EXERCISE DETAILS:
Scan the records for "gélule" and copy each line that contains it.

============

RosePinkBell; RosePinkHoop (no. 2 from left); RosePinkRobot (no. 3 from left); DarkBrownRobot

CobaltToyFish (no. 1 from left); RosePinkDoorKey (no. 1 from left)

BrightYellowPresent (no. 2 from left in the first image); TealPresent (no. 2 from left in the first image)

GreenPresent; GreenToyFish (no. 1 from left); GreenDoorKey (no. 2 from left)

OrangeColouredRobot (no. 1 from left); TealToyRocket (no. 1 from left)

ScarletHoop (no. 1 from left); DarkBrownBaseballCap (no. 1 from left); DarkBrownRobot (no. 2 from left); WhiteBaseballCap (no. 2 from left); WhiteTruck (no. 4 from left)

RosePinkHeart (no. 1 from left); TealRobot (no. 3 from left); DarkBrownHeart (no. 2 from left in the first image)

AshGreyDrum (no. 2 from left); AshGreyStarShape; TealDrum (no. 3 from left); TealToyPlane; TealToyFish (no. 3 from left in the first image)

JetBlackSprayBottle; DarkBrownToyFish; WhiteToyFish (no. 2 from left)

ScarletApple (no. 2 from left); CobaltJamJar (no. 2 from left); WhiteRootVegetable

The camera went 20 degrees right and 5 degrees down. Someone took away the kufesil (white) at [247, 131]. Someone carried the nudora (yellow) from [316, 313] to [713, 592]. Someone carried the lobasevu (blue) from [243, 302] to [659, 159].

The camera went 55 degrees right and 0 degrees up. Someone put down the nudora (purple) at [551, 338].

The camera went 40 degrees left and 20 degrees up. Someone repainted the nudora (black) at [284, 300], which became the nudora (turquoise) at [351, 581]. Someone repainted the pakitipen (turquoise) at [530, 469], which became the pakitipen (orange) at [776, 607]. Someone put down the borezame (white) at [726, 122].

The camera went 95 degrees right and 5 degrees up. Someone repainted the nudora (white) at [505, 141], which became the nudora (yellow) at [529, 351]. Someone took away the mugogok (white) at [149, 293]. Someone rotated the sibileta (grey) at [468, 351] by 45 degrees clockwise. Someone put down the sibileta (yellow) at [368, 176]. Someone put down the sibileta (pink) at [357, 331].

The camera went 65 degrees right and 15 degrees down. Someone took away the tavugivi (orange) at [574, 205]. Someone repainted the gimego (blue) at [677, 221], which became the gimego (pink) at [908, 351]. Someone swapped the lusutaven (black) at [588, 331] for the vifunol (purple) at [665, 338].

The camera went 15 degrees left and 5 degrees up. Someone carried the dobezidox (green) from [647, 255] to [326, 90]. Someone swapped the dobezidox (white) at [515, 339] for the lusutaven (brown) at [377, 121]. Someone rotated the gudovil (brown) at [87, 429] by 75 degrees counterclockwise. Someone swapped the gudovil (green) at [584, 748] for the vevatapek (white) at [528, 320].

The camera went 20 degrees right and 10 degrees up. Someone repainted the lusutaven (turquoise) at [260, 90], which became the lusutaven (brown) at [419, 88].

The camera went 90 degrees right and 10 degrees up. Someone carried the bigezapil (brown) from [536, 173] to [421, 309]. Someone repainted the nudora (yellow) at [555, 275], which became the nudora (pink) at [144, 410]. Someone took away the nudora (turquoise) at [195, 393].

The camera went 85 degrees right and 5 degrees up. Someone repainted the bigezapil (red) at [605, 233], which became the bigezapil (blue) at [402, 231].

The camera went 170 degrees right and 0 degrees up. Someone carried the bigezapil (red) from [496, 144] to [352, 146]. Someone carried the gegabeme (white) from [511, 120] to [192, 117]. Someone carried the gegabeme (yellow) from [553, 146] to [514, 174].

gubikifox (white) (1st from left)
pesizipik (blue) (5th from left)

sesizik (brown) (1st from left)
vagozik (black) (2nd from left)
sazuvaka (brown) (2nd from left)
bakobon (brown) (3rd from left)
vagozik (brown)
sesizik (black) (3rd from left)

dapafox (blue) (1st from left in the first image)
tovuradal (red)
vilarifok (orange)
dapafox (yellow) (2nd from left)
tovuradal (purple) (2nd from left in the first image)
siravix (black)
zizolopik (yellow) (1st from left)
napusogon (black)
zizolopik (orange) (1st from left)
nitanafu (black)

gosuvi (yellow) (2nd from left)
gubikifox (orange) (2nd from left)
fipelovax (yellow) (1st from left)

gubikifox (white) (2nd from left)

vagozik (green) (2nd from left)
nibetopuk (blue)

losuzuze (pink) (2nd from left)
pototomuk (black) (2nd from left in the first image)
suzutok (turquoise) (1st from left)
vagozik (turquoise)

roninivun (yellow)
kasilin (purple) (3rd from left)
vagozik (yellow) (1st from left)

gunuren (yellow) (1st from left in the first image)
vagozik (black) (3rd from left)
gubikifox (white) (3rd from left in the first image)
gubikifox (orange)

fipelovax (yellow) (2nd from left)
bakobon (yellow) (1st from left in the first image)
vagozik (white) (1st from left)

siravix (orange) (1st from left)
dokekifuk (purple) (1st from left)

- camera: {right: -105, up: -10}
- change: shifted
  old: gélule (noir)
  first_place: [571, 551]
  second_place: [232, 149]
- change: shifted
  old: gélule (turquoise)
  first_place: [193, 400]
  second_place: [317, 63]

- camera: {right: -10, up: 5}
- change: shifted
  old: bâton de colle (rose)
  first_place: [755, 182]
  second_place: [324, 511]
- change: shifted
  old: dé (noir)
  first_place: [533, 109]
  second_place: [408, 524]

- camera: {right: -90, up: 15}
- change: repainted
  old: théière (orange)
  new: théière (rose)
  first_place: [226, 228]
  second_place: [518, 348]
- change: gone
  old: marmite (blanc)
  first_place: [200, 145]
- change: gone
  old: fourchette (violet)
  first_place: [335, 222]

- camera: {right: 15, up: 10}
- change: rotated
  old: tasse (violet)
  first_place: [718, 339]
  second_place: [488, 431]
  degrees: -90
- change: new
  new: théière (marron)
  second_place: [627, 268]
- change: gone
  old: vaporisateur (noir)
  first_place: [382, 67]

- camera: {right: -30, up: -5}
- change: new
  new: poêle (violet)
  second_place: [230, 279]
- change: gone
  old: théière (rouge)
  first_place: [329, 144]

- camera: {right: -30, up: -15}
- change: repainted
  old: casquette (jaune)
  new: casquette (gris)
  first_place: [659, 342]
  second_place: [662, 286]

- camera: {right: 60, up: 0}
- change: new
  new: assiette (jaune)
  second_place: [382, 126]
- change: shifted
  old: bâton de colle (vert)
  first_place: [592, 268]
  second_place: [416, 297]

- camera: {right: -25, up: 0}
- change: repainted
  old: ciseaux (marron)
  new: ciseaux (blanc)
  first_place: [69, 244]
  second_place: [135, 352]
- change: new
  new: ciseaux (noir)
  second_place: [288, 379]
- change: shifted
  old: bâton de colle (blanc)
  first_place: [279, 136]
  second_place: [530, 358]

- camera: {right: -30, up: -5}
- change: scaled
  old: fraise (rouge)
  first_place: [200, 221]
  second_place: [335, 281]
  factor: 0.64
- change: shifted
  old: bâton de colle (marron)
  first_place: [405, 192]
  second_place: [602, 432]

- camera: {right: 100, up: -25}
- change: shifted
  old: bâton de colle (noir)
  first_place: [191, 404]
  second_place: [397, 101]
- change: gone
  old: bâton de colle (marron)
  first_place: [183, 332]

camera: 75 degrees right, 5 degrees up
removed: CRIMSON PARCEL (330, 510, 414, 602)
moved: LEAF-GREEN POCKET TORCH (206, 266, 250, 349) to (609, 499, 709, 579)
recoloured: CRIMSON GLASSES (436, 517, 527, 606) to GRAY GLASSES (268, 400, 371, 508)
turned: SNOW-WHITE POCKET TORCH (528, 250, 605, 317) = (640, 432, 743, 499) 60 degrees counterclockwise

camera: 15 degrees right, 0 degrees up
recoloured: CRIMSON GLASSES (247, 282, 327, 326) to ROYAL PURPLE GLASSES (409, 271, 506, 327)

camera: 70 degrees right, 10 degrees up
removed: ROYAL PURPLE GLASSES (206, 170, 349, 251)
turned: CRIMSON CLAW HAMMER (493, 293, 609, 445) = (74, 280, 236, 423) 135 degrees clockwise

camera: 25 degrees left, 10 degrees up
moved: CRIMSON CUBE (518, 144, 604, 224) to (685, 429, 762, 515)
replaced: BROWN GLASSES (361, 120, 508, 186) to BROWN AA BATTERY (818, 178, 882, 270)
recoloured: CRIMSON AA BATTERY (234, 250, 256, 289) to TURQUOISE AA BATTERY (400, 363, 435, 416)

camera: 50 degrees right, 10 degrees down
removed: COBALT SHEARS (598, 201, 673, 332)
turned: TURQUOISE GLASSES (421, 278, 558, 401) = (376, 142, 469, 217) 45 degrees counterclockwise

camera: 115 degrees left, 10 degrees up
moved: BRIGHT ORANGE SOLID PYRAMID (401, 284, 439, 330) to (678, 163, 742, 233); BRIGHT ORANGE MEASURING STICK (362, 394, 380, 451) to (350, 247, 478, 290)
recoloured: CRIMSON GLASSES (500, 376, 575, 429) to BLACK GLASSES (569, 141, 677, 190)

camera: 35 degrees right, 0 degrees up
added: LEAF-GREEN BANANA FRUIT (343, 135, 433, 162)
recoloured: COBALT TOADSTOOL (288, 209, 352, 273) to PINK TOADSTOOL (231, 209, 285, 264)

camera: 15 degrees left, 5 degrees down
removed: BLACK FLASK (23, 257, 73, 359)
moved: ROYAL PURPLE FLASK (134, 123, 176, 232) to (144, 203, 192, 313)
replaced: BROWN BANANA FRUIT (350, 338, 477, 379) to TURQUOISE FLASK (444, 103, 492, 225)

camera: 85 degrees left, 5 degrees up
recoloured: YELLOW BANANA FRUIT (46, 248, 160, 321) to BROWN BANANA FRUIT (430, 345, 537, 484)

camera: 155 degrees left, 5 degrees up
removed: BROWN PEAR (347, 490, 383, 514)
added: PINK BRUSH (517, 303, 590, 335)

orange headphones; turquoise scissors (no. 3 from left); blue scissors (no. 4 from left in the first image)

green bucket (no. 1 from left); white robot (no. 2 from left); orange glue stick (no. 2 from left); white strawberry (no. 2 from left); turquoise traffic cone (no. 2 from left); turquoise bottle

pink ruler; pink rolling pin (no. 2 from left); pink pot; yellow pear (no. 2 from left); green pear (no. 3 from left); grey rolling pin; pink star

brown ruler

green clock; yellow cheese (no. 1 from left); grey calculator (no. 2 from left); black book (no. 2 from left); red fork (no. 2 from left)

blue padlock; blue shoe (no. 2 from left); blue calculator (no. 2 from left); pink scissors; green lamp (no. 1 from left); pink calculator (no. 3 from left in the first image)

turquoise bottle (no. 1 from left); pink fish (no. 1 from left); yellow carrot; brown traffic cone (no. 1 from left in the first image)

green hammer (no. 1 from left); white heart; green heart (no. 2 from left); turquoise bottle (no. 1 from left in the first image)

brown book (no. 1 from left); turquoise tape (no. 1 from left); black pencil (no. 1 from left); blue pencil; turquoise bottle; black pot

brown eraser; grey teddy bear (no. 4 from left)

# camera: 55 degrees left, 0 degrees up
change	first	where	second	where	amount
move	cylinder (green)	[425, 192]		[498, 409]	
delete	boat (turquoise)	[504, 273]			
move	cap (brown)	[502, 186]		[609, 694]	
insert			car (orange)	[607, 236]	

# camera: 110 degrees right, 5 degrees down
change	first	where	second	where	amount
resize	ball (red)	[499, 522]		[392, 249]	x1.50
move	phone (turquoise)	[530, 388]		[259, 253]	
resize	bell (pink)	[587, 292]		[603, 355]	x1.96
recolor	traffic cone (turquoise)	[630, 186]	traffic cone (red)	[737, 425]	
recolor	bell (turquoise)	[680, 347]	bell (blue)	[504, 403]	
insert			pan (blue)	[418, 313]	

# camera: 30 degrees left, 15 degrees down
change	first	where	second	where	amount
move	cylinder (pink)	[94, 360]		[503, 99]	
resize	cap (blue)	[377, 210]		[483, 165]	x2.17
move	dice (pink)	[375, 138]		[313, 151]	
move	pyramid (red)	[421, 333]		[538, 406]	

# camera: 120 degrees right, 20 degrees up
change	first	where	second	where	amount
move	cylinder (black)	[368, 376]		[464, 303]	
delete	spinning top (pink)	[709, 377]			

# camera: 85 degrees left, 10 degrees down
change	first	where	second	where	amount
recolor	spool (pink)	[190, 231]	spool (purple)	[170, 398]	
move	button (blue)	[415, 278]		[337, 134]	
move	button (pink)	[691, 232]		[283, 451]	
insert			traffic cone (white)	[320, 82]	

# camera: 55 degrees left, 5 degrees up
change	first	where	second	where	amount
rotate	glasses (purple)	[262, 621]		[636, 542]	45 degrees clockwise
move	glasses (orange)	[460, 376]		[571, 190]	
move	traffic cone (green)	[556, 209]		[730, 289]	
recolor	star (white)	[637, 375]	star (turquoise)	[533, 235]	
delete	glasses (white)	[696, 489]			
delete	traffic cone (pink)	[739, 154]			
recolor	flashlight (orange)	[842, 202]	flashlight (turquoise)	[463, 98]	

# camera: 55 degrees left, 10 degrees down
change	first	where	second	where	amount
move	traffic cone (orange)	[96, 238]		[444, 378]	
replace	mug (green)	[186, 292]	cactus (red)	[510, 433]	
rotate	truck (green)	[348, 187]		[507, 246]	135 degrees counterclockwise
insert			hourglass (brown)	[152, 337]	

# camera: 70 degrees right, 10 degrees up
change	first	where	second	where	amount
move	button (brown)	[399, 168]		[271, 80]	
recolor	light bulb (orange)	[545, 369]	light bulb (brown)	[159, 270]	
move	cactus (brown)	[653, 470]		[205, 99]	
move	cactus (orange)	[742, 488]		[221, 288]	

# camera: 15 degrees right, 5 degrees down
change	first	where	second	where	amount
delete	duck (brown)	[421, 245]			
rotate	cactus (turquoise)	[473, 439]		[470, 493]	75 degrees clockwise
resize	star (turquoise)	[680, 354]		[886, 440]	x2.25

============

TASK OUTPUT:
  old: gélule (noir)
  old: gélule (turquoise)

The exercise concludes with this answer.